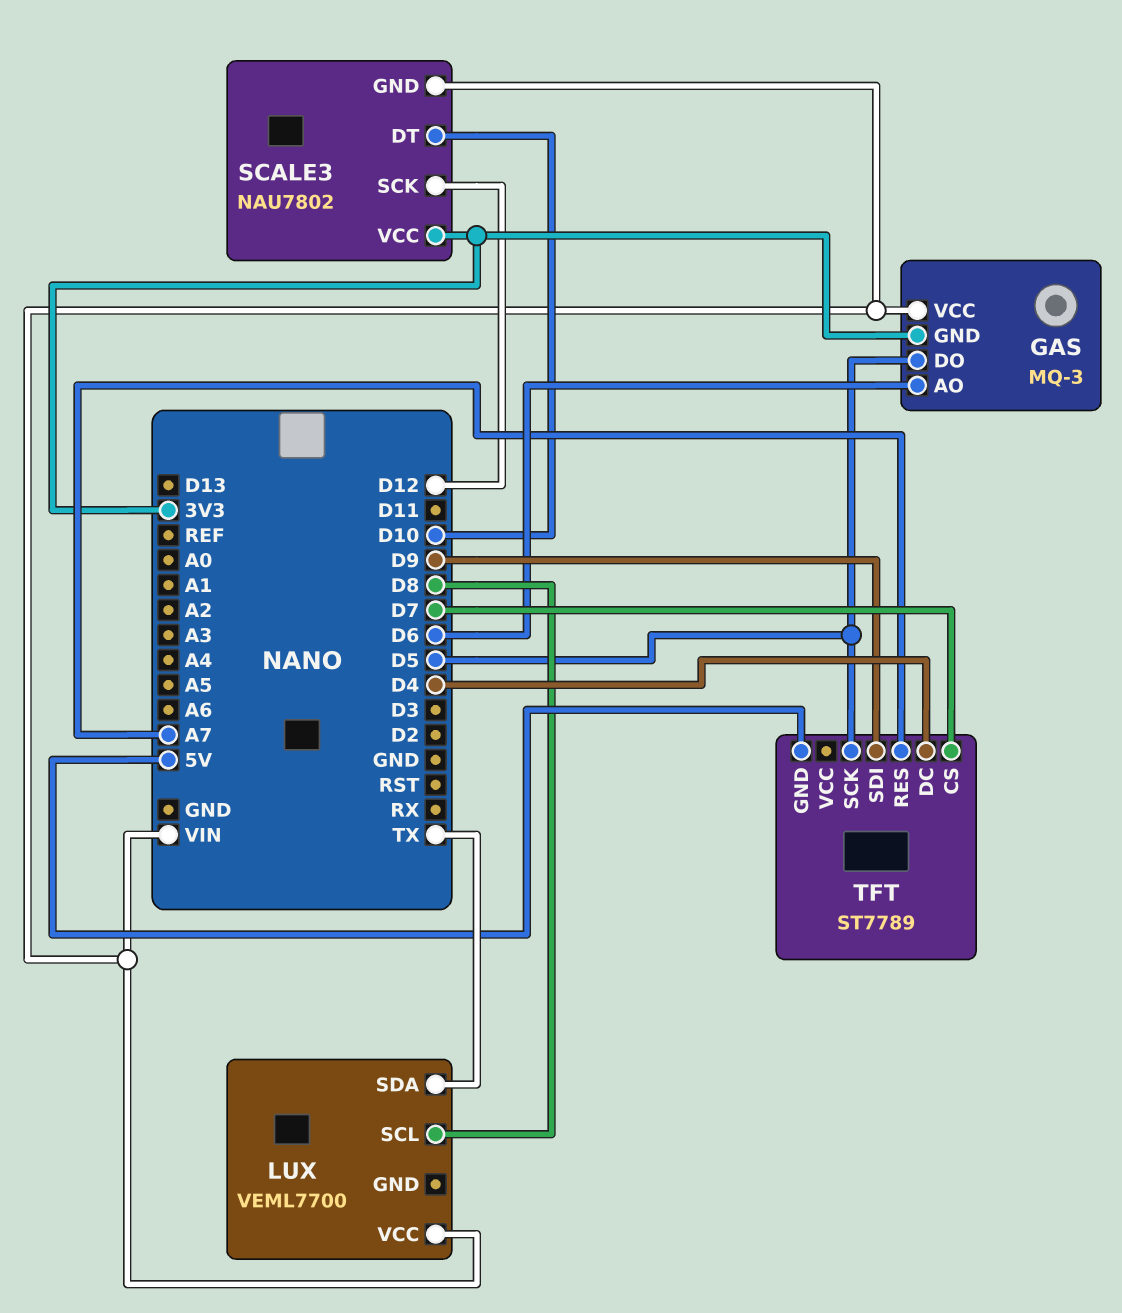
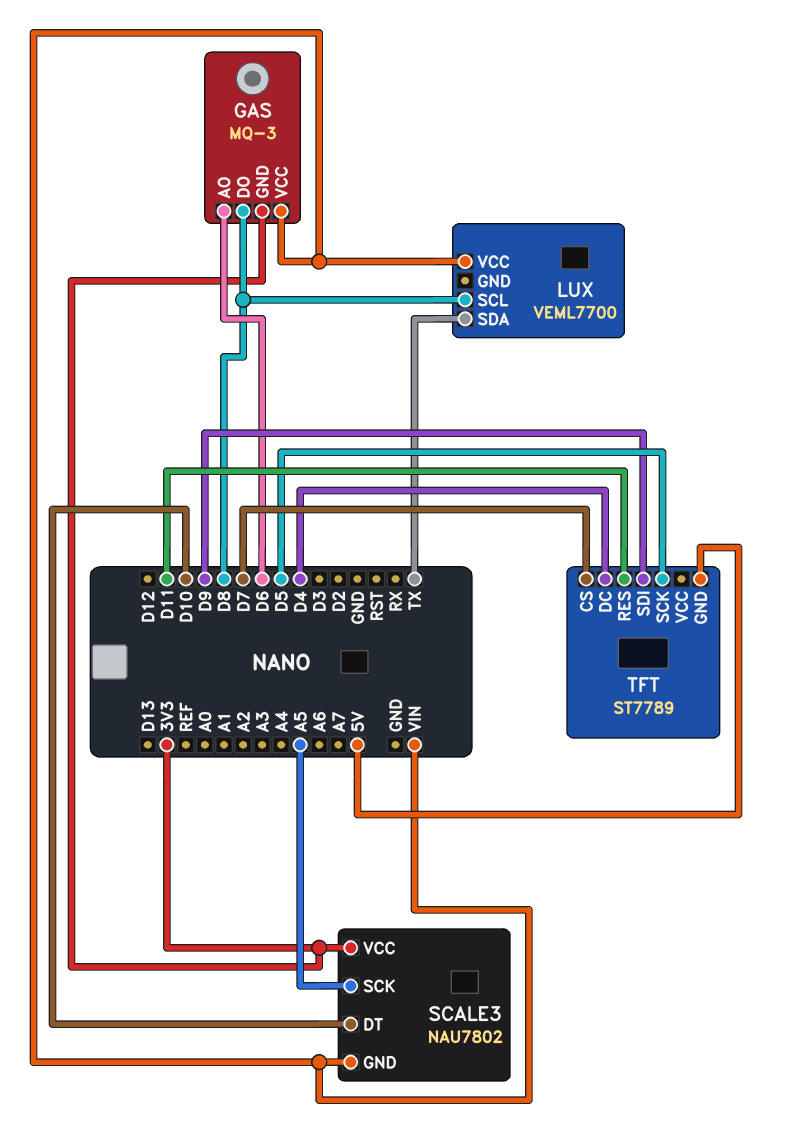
GAS pin DO: D5 -> D8
SCALE3 pin SCK: D12 -> A5
TFT pin RES: A7 -> D11

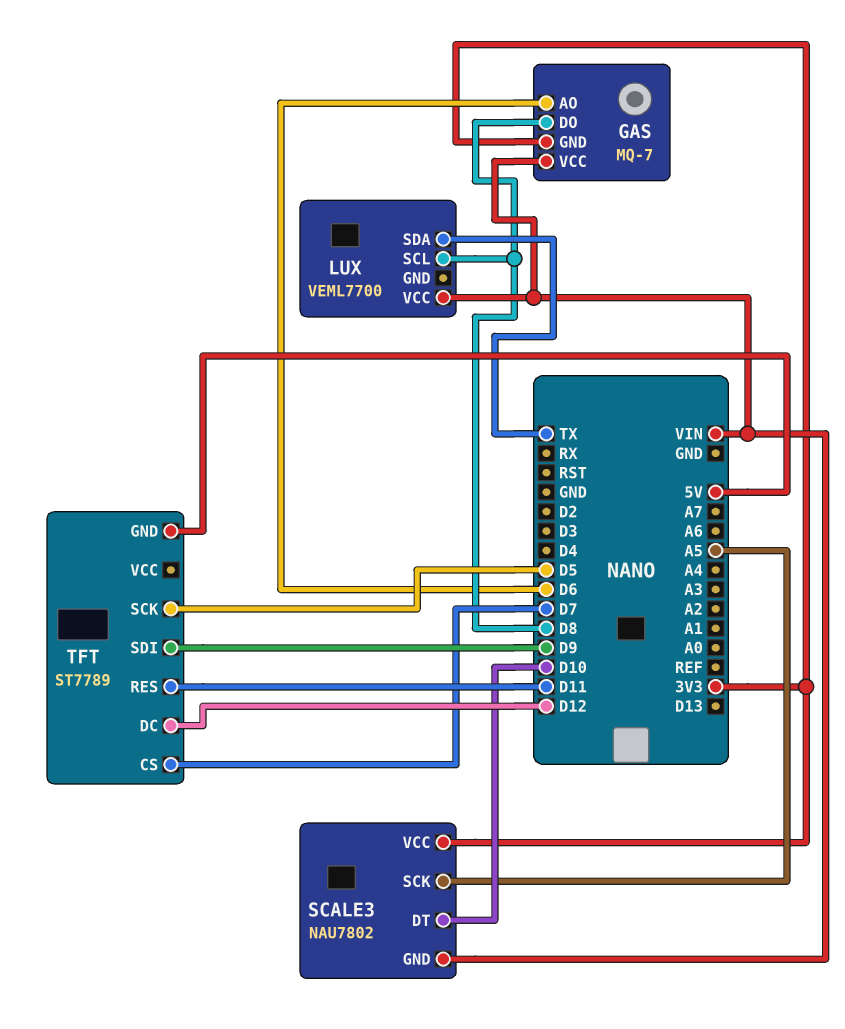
GAS: MQ-3 -> MQ-7
TFT pin DC: D4 -> D12

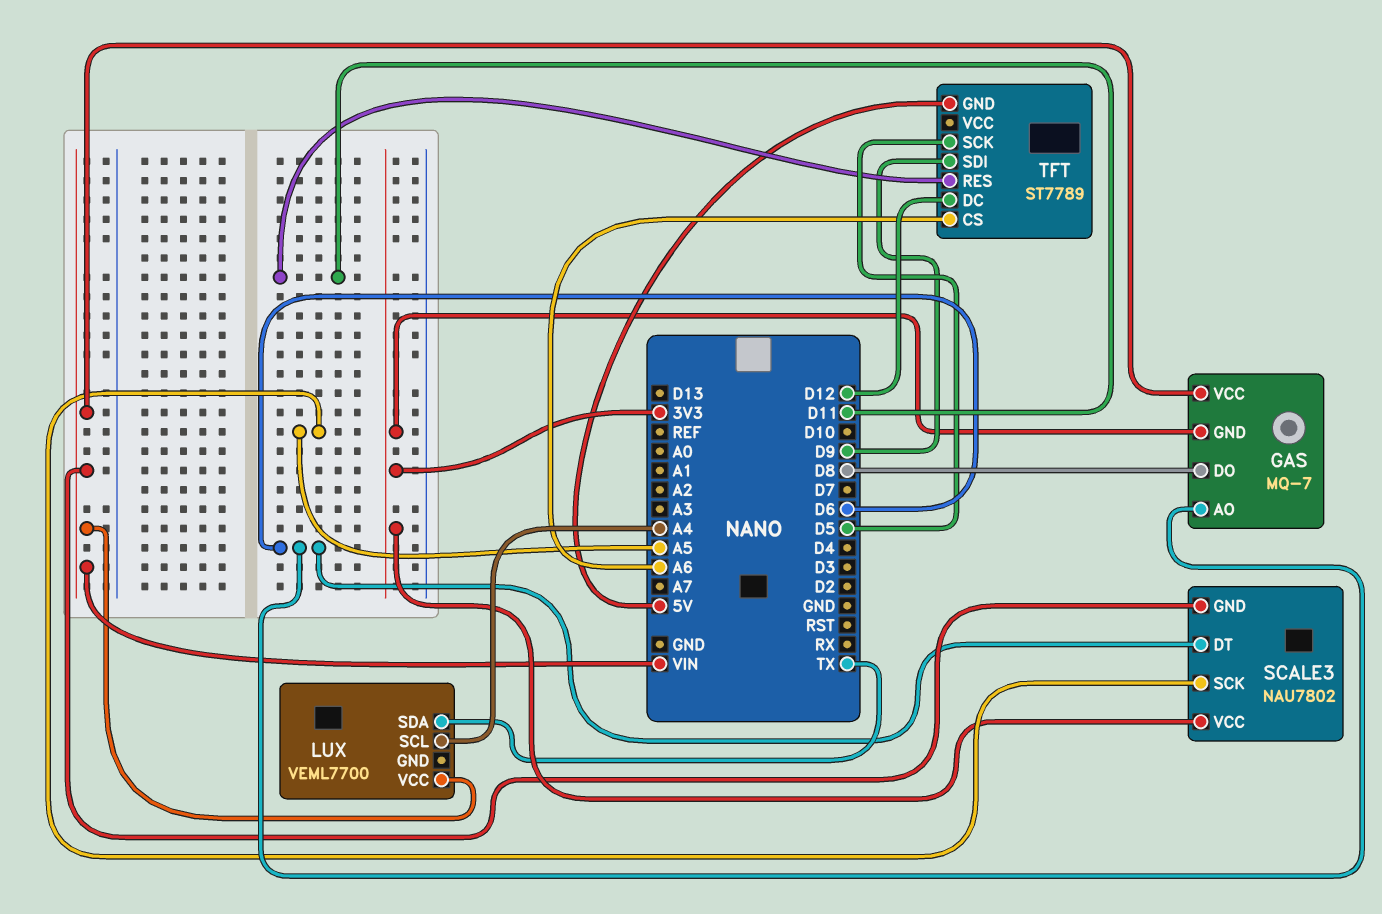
LUX pin SCL: D8 -> A4
SCALE3 pin DT: D10 -> D6
TFT pin CS: D7 -> A6

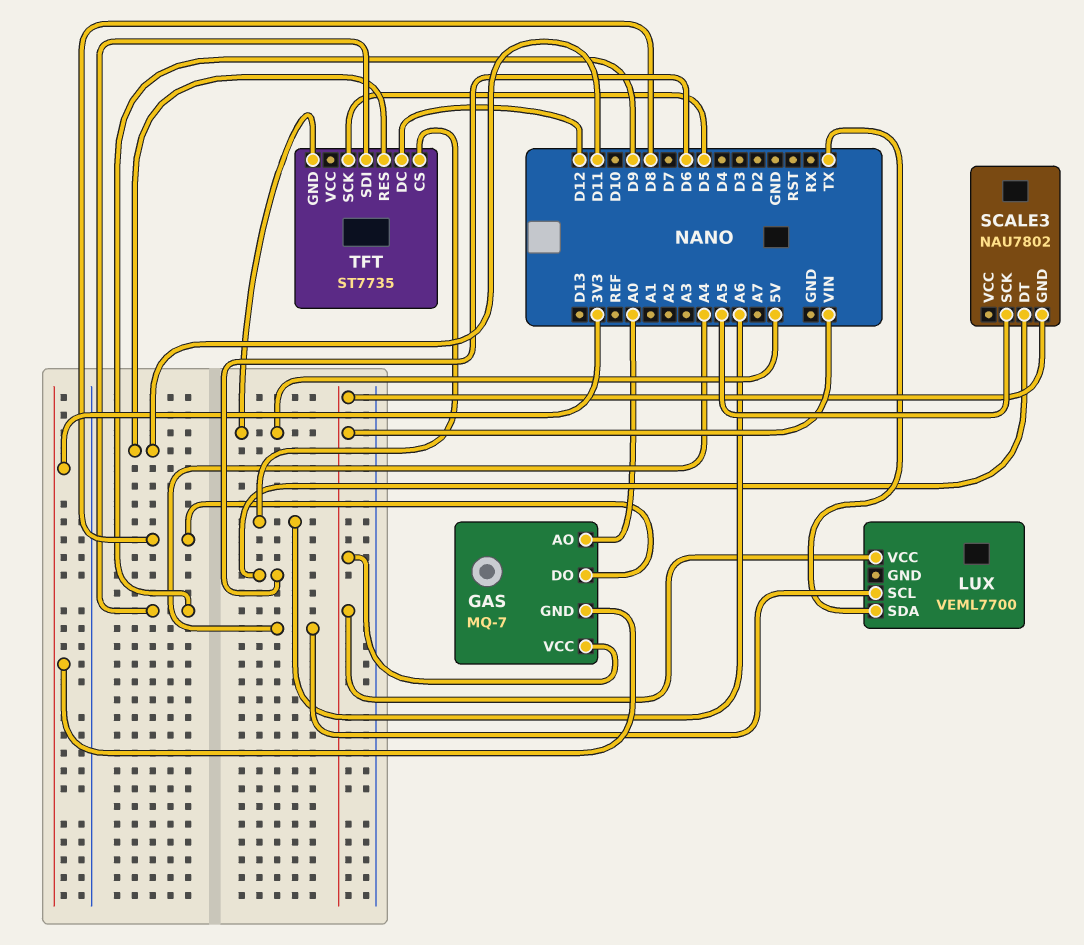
GAS pin AO: D6 -> A0
SCALE3 pin VCC: 3V3 -> none
TFT: ST7789 -> ST7735

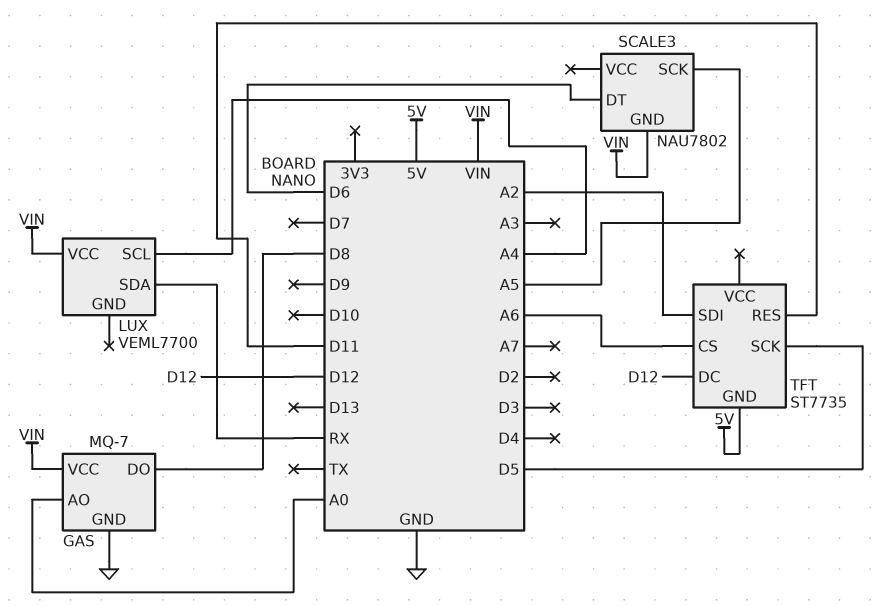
GAS pin GND: 3V3 -> GND
LUX pin SDA: TX -> RX
TFT pin SDI: D9 -> A2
· · ·
== What you are asked to do ==
Once the pictures are set aside, repeat each entry exactly as it stands.

== Result of the exercise ==
GAS pin DO: D5 -> D8
SCALE3 pin SCK: D12 -> A5
TFT pin RES: A7 -> D11

GAS: MQ-3 -> MQ-7
TFT pin DC: D4 -> D12

LUX pin SCL: D8 -> A4
SCALE3 pin DT: D10 -> D6
TFT pin CS: D7 -> A6

GAS pin AO: D6 -> A0
SCALE3 pin VCC: 3V3 -> none
TFT: ST7789 -> ST7735

GAS pin GND: 3V3 -> GND
LUX pin SDA: TX -> RX
TFT pin SDI: D9 -> A2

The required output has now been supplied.